Scene difference descriptions
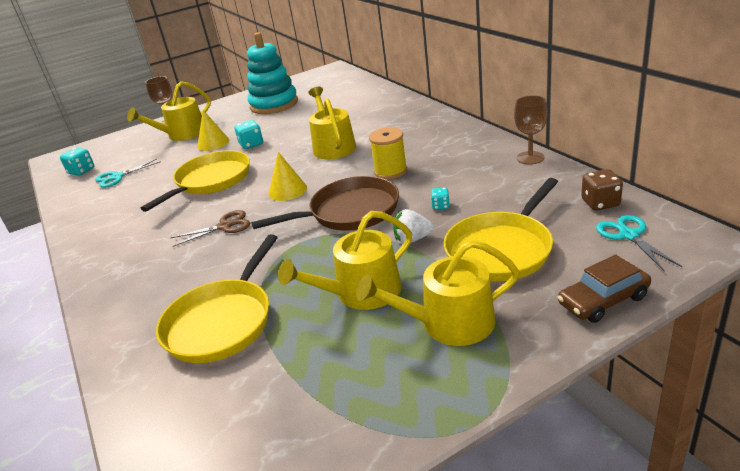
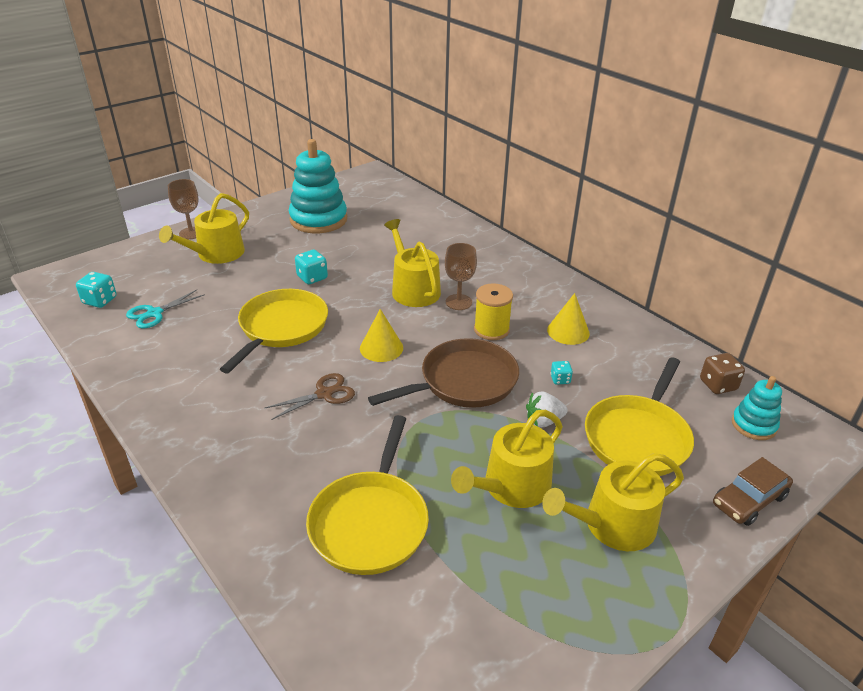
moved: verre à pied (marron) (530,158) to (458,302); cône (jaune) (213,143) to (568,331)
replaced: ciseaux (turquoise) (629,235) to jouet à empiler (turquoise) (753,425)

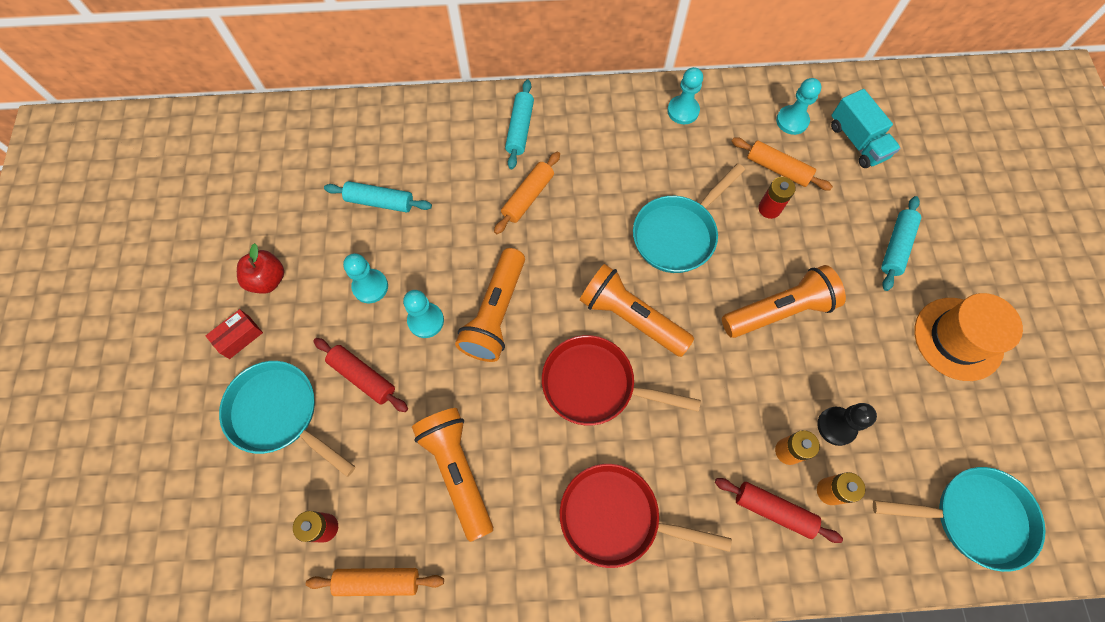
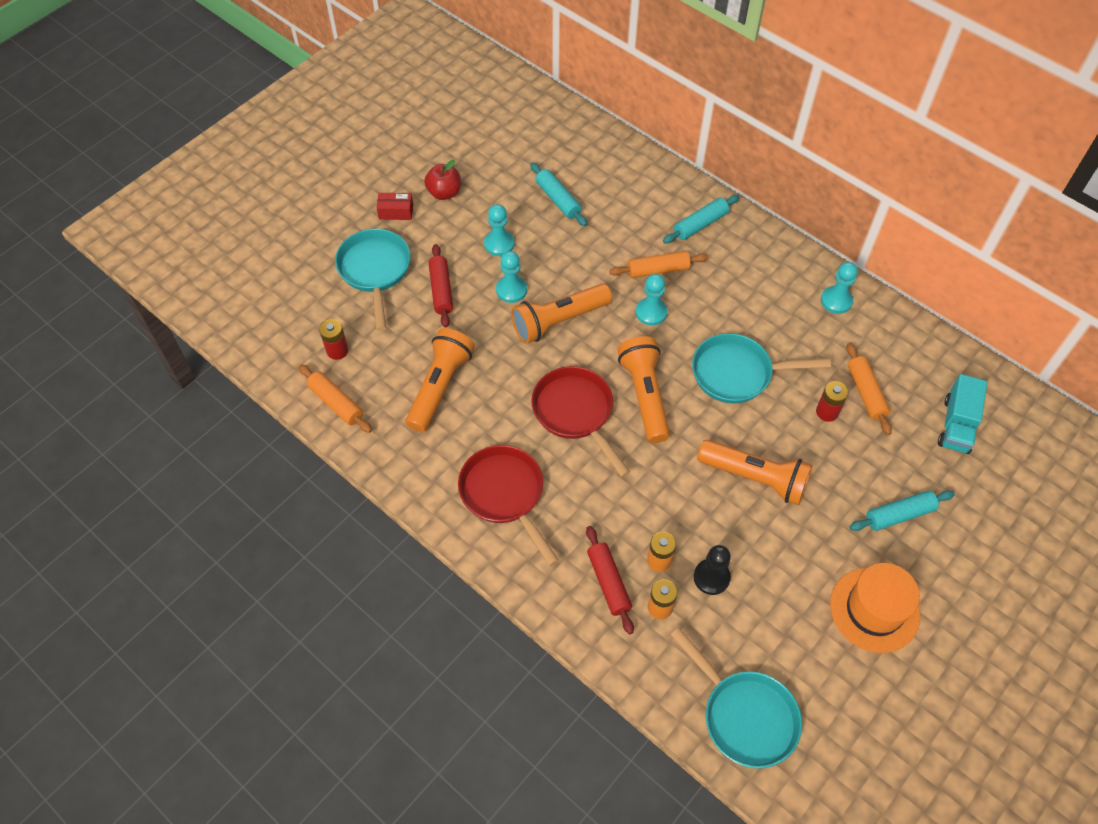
moved: pion (turquoise) (792,121) to (651,312)

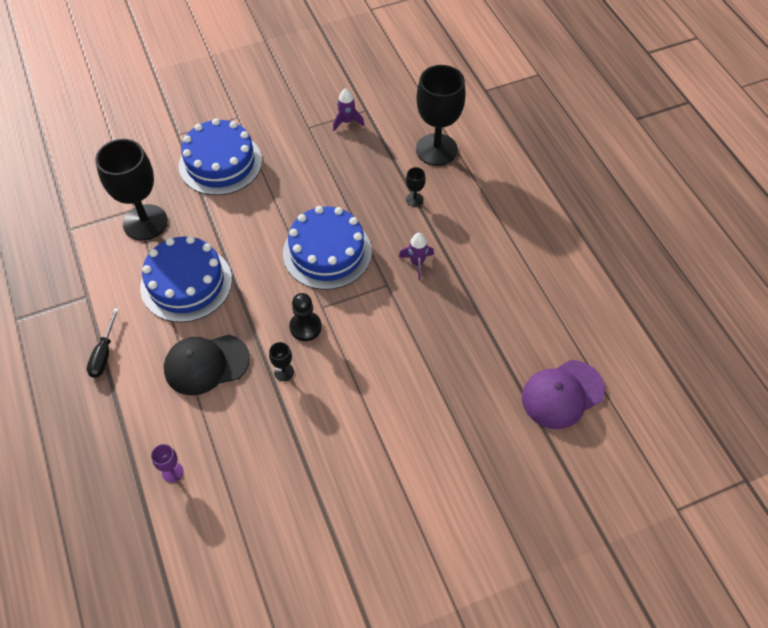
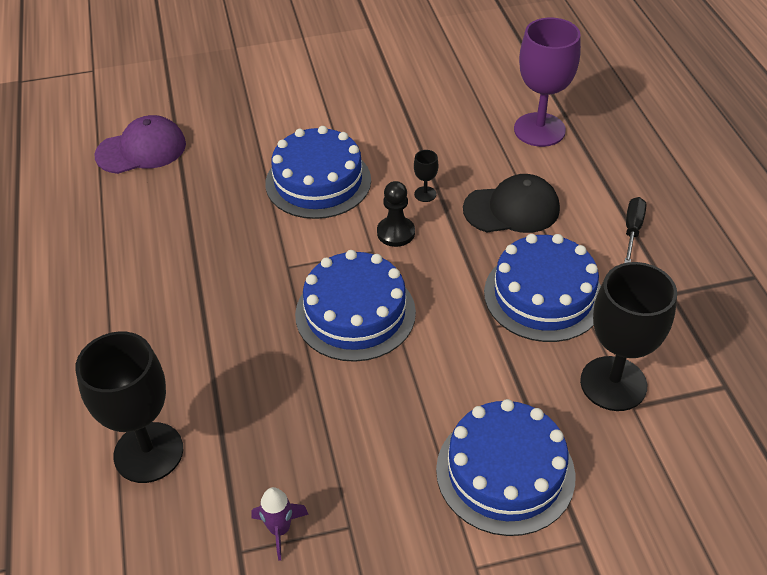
removed: fusée (violet) (417,263); verre à pied (noir) (414,199)
added: gâteau (bleu) (318,181)
resized: verre à pied (violet) (172,472) = (539,130) x2.46

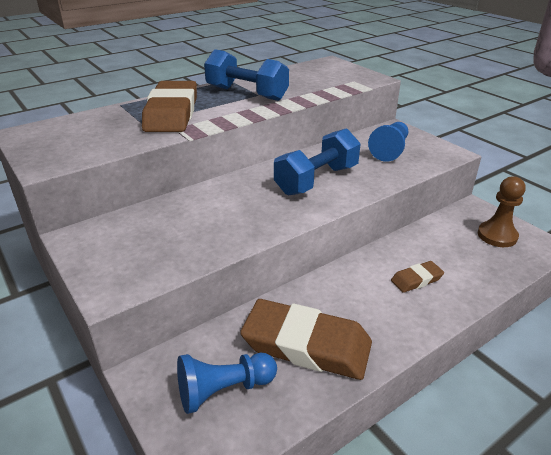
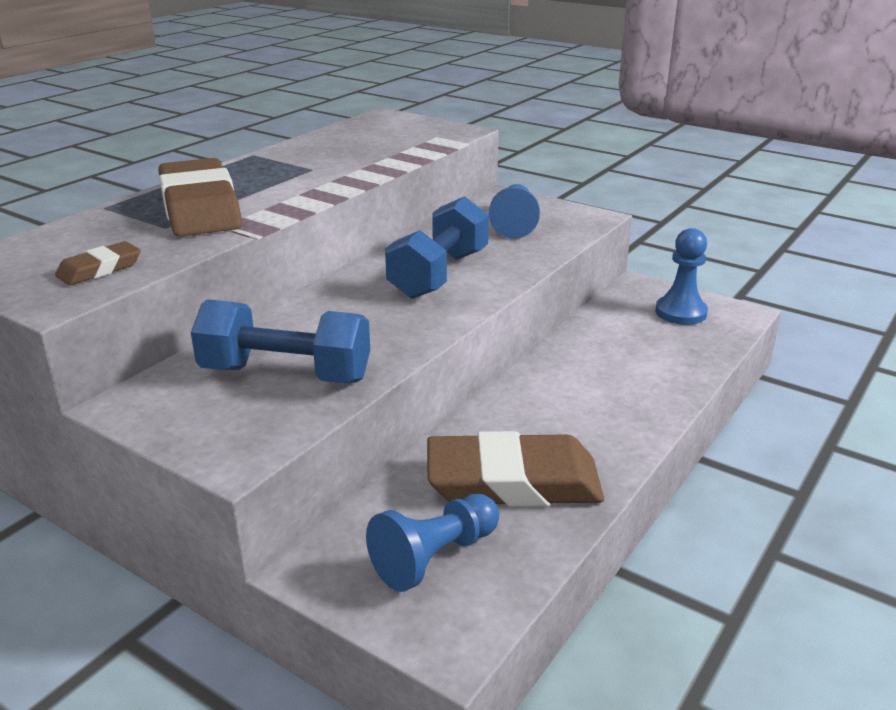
moved: gomme (marron) (416,279) to (99,269); haltère (bleu) (246,94) to (286,374)
recoloured: pion (marron) (497,236) to pion (bleu) (680,312)

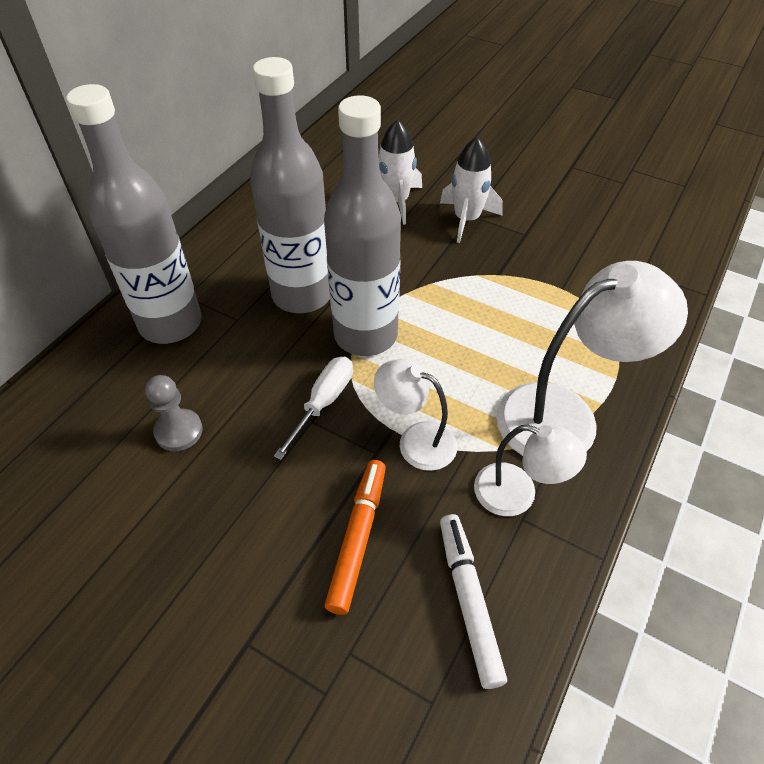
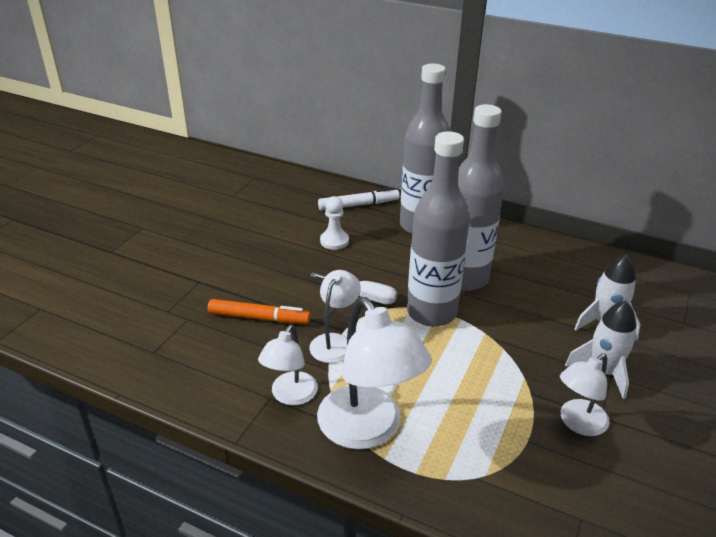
added: lampe (blanc) (577,423)
moved: feutre (blanc) (468,601) to (358,205)
recoloured: pion (gris) (179,431) to pion (blanc) (334,241)

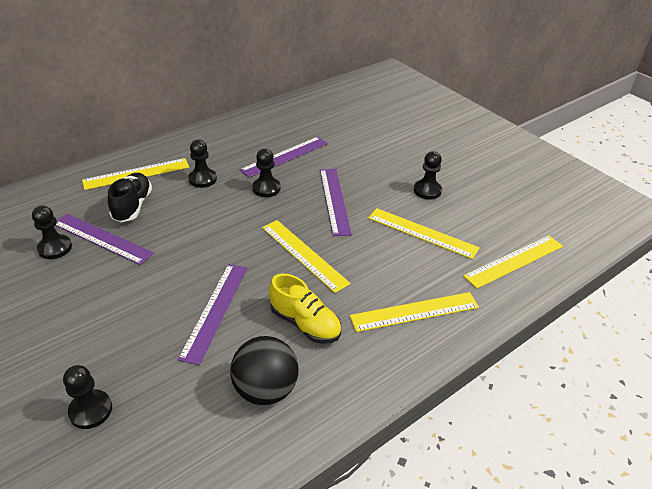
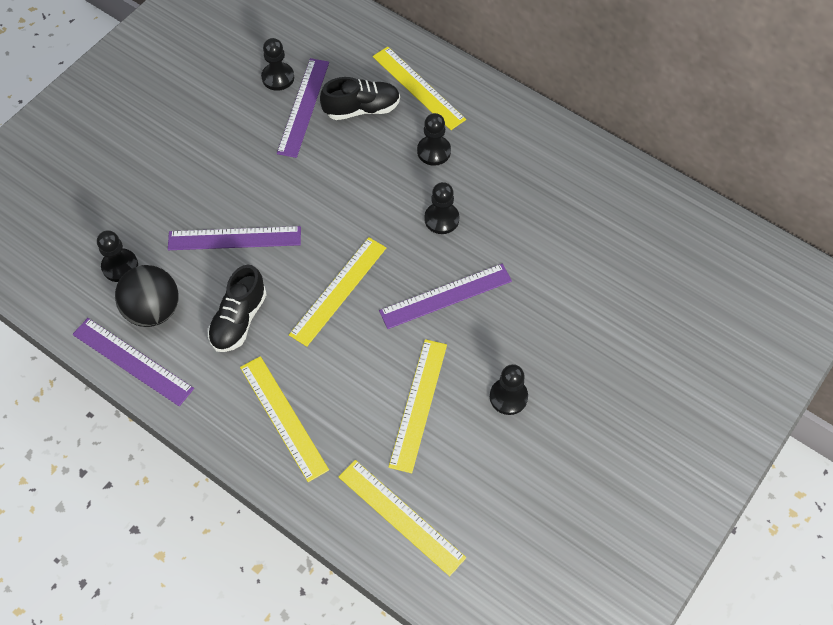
moved: règle (violet) (285,156) to (132,361); pion (noir) (90,410) to (120,266)
recoloured: chaussure (jaune) (305,323) to chaussure (noir) (239,320)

**YOUR TASK:** What is needed is an exact copy of the lines from the line with "replaced: ciseaux (turquoise)" to the end of the data above, both included, without any pictures.

**THE ANSWER:**
replaced: ciseaux (turquoise) (629,235) to jouet à empiler (turquoise) (753,425)

moved: pion (turquoise) (792,121) to (651,312)

removed: fusée (violet) (417,263); verre à pied (noir) (414,199)
added: gâteau (bleu) (318,181)
resized: verre à pied (violet) (172,472) = (539,130) x2.46

moved: gomme (marron) (416,279) to (99,269); haltère (bleu) (246,94) to (286,374)
recoloured: pion (marron) (497,236) to pion (bleu) (680,312)

added: lampe (blanc) (577,423)
moved: feutre (blanc) (468,601) to (358,205)
recoloured: pion (gris) (179,431) to pion (blanc) (334,241)

moved: règle (violet) (285,156) to (132,361); pion (noir) (90,410) to (120,266)
recoloured: chaussure (jaune) (305,323) to chaussure (noir) (239,320)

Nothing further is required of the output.